Material provided ▸
===============

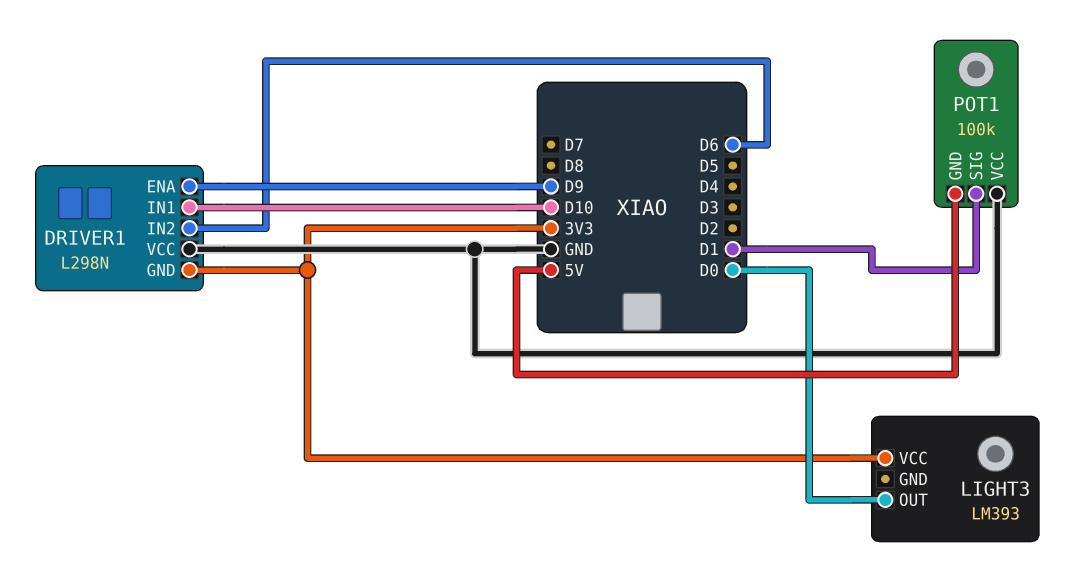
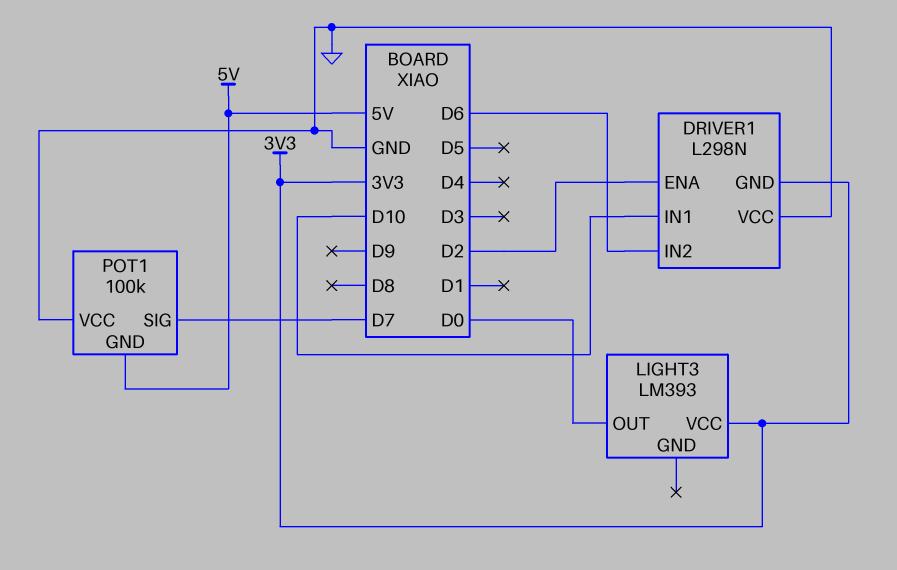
DRIVER1 pin ENA: D9 -> D2
POT1 pin SIG: D1 -> D7

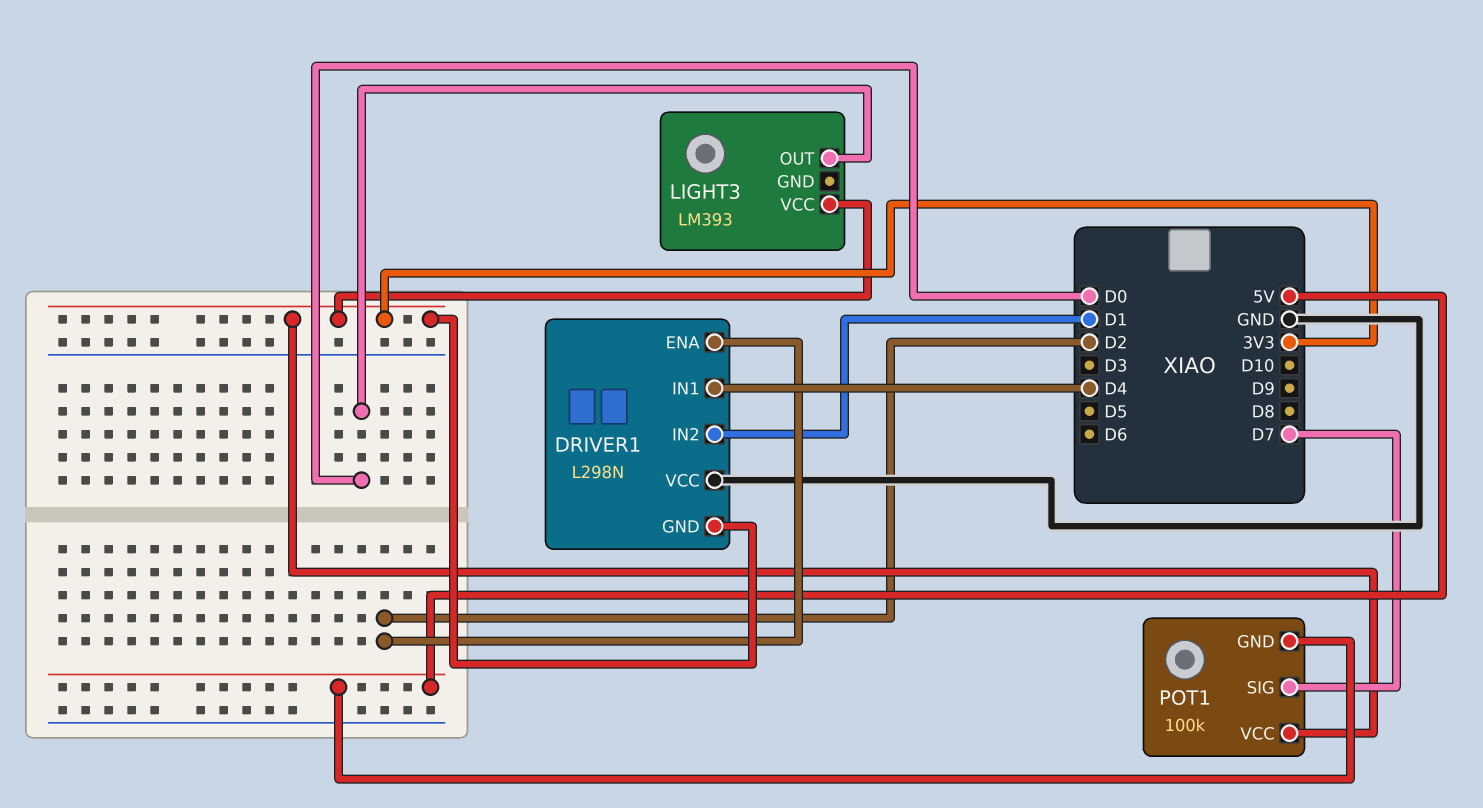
DRIVER1 pin IN1: D10 -> D4
DRIVER1 pin IN2: D6 -> D1
POT1 pin VCC: GND -> 3V3

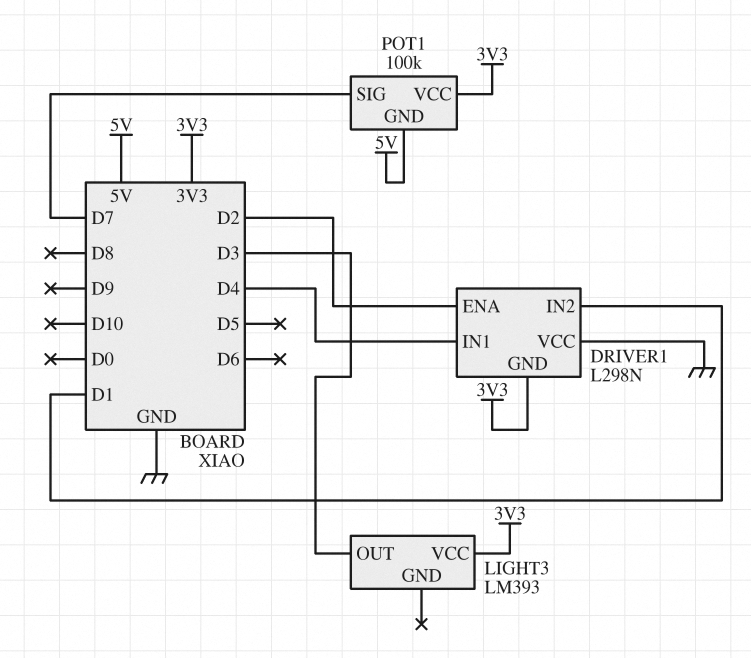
LIGHT3 pin OUT: D0 -> D3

===============

Exercise ▸ Give back the full listing exactly as written, only without its pictures.

Solution to the exercise ▸
DRIVER1 pin ENA: D9 -> D2
POT1 pin SIG: D1 -> D7

DRIVER1 pin IN1: D10 -> D4
DRIVER1 pin IN2: D6 -> D1
POT1 pin VCC: GND -> 3V3

LIGHT3 pin OUT: D0 -> D3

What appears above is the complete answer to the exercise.